• _Problem description_:
From the first line to the last, reproduce the records below exactly, omitting any picture.

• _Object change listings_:
··········
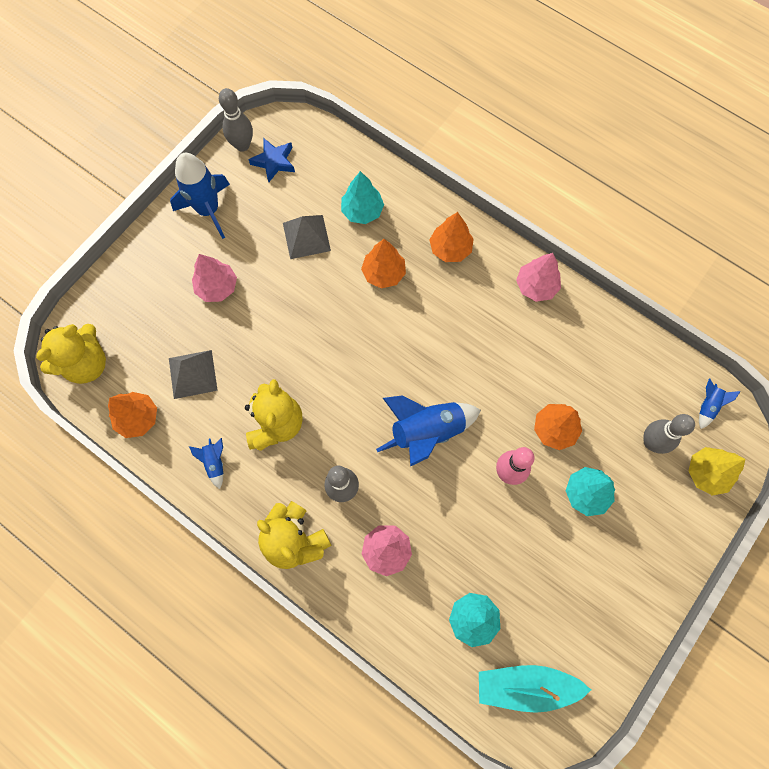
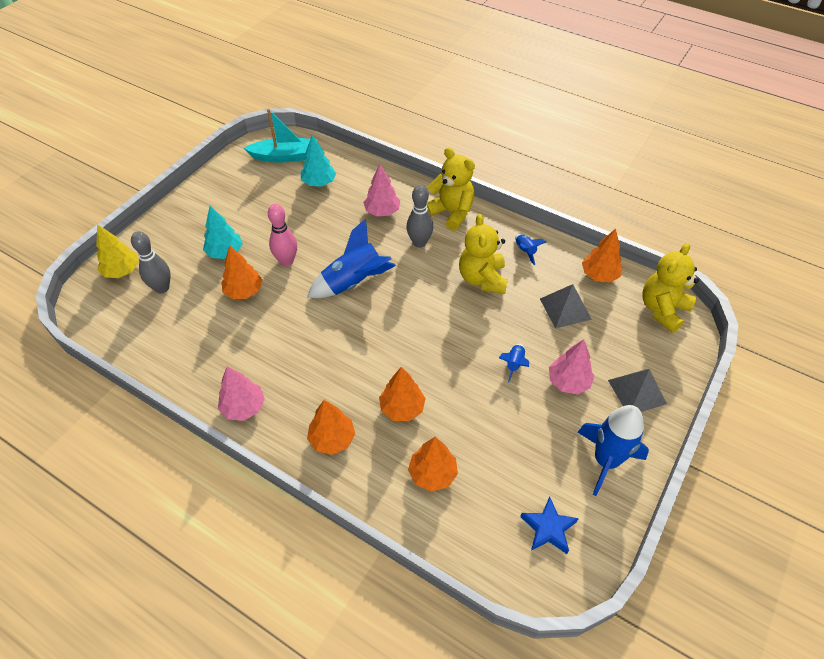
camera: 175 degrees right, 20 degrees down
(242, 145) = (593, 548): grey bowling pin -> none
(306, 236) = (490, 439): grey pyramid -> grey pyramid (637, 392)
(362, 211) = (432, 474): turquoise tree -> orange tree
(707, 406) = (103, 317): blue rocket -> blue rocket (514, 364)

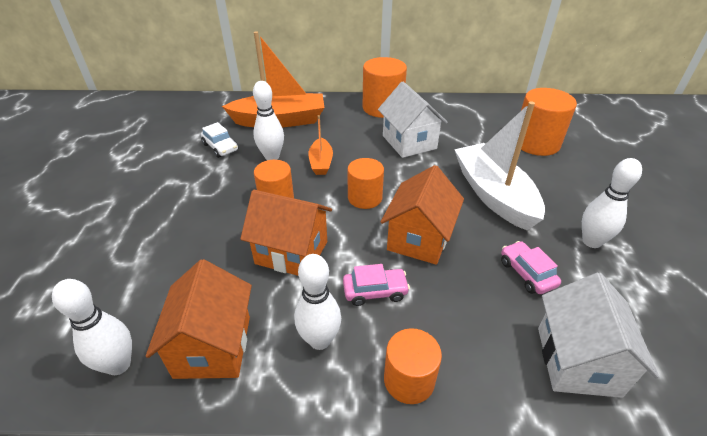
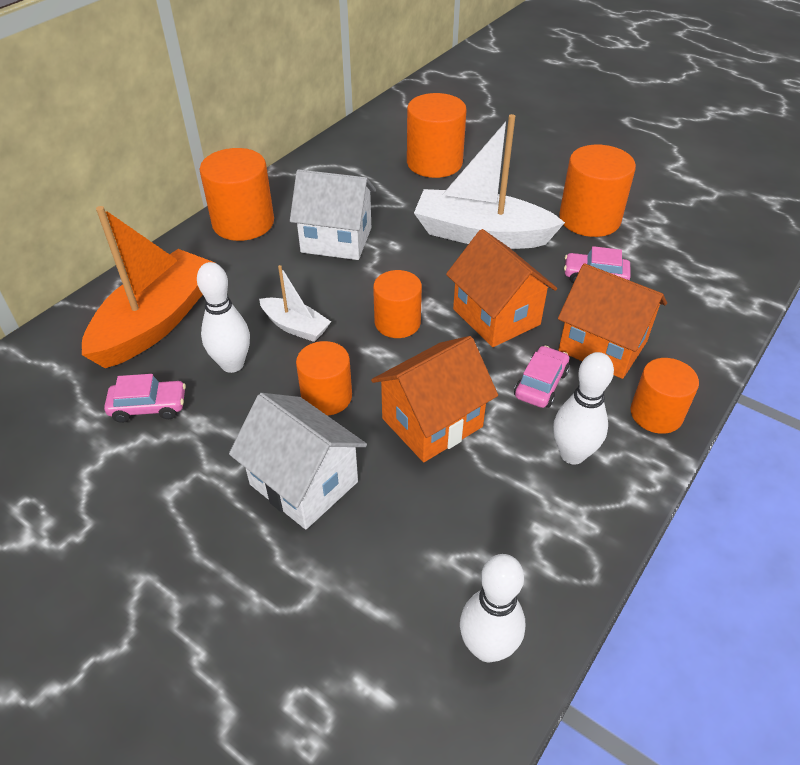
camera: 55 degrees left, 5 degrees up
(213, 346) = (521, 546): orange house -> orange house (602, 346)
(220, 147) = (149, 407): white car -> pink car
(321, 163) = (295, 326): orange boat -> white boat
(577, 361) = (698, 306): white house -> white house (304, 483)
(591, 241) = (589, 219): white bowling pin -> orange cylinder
··········
• _Finished exercise_:
camera: 175 degrees right, 20 degrees down
(242, 145) = (593, 548): grey bowling pin -> none
(306, 236) = (490, 439): grey pyramid -> grey pyramid (637, 392)
(362, 211) = (432, 474): turquoise tree -> orange tree
(707, 406) = (103, 317): blue rocket -> blue rocket (514, 364)

camera: 55 degrees left, 5 degrees up
(213, 346) = (521, 546): orange house -> orange house (602, 346)
(220, 147) = (149, 407): white car -> pink car
(321, 163) = (295, 326): orange boat -> white boat
(577, 361) = (698, 306): white house -> white house (304, 483)
(591, 241) = (589, 219): white bowling pin -> orange cylinder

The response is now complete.